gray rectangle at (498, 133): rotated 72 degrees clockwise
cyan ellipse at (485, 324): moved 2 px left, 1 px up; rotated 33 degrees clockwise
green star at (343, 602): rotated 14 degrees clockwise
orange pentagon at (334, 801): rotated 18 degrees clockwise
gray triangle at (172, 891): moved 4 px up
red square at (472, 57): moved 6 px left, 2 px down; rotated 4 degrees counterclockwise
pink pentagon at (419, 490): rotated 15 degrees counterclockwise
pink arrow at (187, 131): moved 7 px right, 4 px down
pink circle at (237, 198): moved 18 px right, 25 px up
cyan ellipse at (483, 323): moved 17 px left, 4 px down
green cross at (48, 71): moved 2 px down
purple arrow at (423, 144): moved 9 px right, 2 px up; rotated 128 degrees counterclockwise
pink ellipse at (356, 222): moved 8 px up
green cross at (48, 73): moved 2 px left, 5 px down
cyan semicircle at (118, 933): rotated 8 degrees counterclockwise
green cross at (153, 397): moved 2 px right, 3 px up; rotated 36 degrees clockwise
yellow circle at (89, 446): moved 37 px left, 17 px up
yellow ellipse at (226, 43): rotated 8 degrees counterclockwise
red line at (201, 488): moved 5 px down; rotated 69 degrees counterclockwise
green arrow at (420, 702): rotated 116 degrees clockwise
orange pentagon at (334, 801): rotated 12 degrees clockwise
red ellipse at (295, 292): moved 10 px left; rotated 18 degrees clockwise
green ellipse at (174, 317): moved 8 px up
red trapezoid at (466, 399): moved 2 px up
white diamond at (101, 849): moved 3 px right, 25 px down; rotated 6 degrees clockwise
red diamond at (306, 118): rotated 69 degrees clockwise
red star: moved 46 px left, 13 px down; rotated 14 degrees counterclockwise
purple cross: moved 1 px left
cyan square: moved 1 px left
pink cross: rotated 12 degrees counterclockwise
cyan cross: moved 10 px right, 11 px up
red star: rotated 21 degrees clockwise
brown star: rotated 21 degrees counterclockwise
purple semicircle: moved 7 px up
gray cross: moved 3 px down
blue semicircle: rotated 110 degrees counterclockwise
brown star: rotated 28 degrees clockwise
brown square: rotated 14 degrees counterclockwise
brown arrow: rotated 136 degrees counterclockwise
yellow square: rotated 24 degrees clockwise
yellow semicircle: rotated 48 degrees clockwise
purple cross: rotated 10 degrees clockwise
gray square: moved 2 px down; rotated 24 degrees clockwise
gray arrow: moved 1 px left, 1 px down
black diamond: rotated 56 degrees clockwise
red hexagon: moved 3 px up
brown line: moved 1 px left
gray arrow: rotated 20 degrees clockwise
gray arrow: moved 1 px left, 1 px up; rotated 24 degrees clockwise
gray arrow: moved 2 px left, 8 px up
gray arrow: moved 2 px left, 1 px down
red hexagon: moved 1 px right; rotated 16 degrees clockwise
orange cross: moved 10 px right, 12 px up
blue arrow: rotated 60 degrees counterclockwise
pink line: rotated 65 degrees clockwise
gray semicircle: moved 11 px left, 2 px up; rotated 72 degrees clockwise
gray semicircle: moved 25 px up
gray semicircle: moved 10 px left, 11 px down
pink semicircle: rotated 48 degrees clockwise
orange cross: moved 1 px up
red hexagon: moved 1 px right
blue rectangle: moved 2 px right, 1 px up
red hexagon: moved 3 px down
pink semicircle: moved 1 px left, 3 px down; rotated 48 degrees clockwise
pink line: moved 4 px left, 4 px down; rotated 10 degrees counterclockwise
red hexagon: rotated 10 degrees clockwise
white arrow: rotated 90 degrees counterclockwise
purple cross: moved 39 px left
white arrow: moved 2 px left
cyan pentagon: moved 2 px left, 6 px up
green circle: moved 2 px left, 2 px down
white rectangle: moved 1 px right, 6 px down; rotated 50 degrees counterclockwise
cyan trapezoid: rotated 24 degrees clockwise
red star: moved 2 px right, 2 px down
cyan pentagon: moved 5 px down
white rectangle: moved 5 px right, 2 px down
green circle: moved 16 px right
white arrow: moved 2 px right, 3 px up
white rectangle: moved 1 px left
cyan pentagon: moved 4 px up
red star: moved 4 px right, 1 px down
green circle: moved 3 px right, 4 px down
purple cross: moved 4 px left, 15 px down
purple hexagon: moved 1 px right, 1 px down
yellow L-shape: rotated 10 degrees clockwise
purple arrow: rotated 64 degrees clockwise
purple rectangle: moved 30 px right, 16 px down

******

DIRECTION:
Copy out all the records again, changing "counterclockwise" to "anticlockwise" wherever it appears and keeping everything else the same.

ANSWER TO THE EXERCISE:
gray rectangle at (498, 133): rotated 72 degrees clockwise
cyan ellipse at (485, 324): moved 2 px left, 1 px up; rotated 33 degrees clockwise
green star at (343, 602): rotated 14 degrees clockwise
orange pentagon at (334, 801): rotated 18 degrees clockwise
gray triangle at (172, 891): moved 4 px up
red square at (472, 57): moved 6 px left, 2 px down; rotated 4 degrees anticlockwise
pink pentagon at (419, 490): rotated 15 degrees anticlockwise
pink arrow at (187, 131): moved 7 px right, 4 px down
pink circle at (237, 198): moved 18 px right, 25 px up
cyan ellipse at (483, 323): moved 17 px left, 4 px down
green cross at (48, 71): moved 2 px down
purple arrow at (423, 144): moved 9 px right, 2 px up; rotated 128 degrees anticlockwise
pink ellipse at (356, 222): moved 8 px up
green cross at (48, 73): moved 2 px left, 5 px down
cyan semicircle at (118, 933): rotated 8 degrees anticlockwise
green cross at (153, 397): moved 2 px right, 3 px up; rotated 36 degrees clockwise
yellow circle at (89, 446): moved 37 px left, 17 px up
yellow ellipse at (226, 43): rotated 8 degrees anticlockwise
red line at (201, 488): moved 5 px down; rotated 69 degrees anticlockwise
green arrow at (420, 702): rotated 116 degrees clockwise
orange pentagon at (334, 801): rotated 12 degrees clockwise
red ellipse at (295, 292): moved 10 px left; rotated 18 degrees clockwise
green ellipse at (174, 317): moved 8 px up
red trapezoid at (466, 399): moved 2 px up
white diamond at (101, 849): moved 3 px right, 25 px down; rotated 6 degrees clockwise
red diamond at (306, 118): rotated 69 degrees clockwise
red star: moved 46 px left, 13 px down; rotated 14 degrees anticlockwise
purple cross: moved 1 px left
cyan square: moved 1 px left
pink cross: rotated 12 degrees anticlockwise
cyan cross: moved 10 px right, 11 px up
red star: rotated 21 degrees clockwise
brown star: rotated 21 degrees anticlockwise
purple semicircle: moved 7 px up
gray cross: moved 3 px down
blue semicircle: rotated 110 degrees anticlockwise
brown star: rotated 28 degrees clockwise
brown square: rotated 14 degrees anticlockwise
brown arrow: rotated 136 degrees anticlockwise
yellow square: rotated 24 degrees clockwise
yellow semicircle: rotated 48 degrees clockwise
purple cross: rotated 10 degrees clockwise
gray square: moved 2 px down; rotated 24 degrees clockwise
gray arrow: moved 1 px left, 1 px down
black diamond: rotated 56 degrees clockwise
red hexagon: moved 3 px up
brown line: moved 1 px left
gray arrow: rotated 20 degrees clockwise
gray arrow: moved 1 px left, 1 px up; rotated 24 degrees clockwise
gray arrow: moved 2 px left, 8 px up
gray arrow: moved 2 px left, 1 px down
red hexagon: moved 1 px right; rotated 16 degrees clockwise
orange cross: moved 10 px right, 12 px up
blue arrow: rotated 60 degrees anticlockwise
pink line: rotated 65 degrees clockwise
gray semicircle: moved 11 px left, 2 px up; rotated 72 degrees clockwise
gray semicircle: moved 25 px up
gray semicircle: moved 10 px left, 11 px down
pink semicircle: rotated 48 degrees clockwise
orange cross: moved 1 px up
red hexagon: moved 1 px right
blue rectangle: moved 2 px right, 1 px up
red hexagon: moved 3 px down
pink semicircle: moved 1 px left, 3 px down; rotated 48 degrees clockwise
pink line: moved 4 px left, 4 px down; rotated 10 degrees anticlockwise
red hexagon: rotated 10 degrees clockwise
white arrow: rotated 90 degrees anticlockwise
purple cross: moved 39 px left
white arrow: moved 2 px left
cyan pentagon: moved 2 px left, 6 px up
green circle: moved 2 px left, 2 px down
white rectangle: moved 1 px right, 6 px down; rotated 50 degrees anticlockwise
cyan trapezoid: rotated 24 degrees clockwise
red star: moved 2 px right, 2 px down
cyan pentagon: moved 5 px down
white rectangle: moved 5 px right, 2 px down
green circle: moved 16 px right
white arrow: moved 2 px right, 3 px up
white rectangle: moved 1 px left
cyan pentagon: moved 4 px up
red star: moved 4 px right, 1 px down
green circle: moved 3 px right, 4 px down
purple cross: moved 4 px left, 15 px down
purple hexagon: moved 1 px right, 1 px down
yellow L-shape: rotated 10 degrees clockwise
purple arrow: rotated 64 degrees clockwise
purple rectangle: moved 30 px right, 16 px down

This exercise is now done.